_Change listing data_

::::::

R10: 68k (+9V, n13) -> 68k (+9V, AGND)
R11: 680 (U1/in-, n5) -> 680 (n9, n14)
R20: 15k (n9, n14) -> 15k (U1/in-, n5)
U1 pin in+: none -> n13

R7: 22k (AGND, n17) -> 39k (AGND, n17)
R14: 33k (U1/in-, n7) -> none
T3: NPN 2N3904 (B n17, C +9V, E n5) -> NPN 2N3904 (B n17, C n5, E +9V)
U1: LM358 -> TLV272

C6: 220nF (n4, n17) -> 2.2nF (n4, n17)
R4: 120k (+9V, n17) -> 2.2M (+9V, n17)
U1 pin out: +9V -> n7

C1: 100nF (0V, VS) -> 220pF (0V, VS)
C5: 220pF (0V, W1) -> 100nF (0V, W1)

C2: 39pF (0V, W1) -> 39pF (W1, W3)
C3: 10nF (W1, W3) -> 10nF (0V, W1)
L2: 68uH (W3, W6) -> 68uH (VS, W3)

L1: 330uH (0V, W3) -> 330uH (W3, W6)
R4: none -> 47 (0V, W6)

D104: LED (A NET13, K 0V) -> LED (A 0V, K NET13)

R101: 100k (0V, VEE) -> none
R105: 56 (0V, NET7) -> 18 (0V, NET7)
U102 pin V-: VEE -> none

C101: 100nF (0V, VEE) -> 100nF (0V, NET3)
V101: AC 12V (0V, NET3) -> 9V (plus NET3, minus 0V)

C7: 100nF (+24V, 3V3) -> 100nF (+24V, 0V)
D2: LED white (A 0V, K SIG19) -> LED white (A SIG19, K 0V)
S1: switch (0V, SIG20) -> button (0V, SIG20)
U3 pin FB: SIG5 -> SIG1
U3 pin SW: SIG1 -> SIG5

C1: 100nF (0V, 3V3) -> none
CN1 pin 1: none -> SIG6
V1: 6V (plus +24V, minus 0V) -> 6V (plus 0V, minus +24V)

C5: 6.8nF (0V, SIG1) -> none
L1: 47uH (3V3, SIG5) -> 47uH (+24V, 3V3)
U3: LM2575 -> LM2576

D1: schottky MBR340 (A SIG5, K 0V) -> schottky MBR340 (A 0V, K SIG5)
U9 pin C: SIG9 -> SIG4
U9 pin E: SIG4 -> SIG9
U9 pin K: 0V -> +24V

::::::

In the entries above, take the line containing "U3: LM2575 -> LM2576" and each later line through the last, and repeat them exactly. Output nothing else.

_Task result_
U3: LM2575 -> LM2576

D1: schottky MBR340 (A SIG5, K 0V) -> schottky MBR340 (A 0V, K SIG5)
U9 pin C: SIG9 -> SIG4
U9 pin E: SIG4 -> SIG9
U9 pin K: 0V -> +24V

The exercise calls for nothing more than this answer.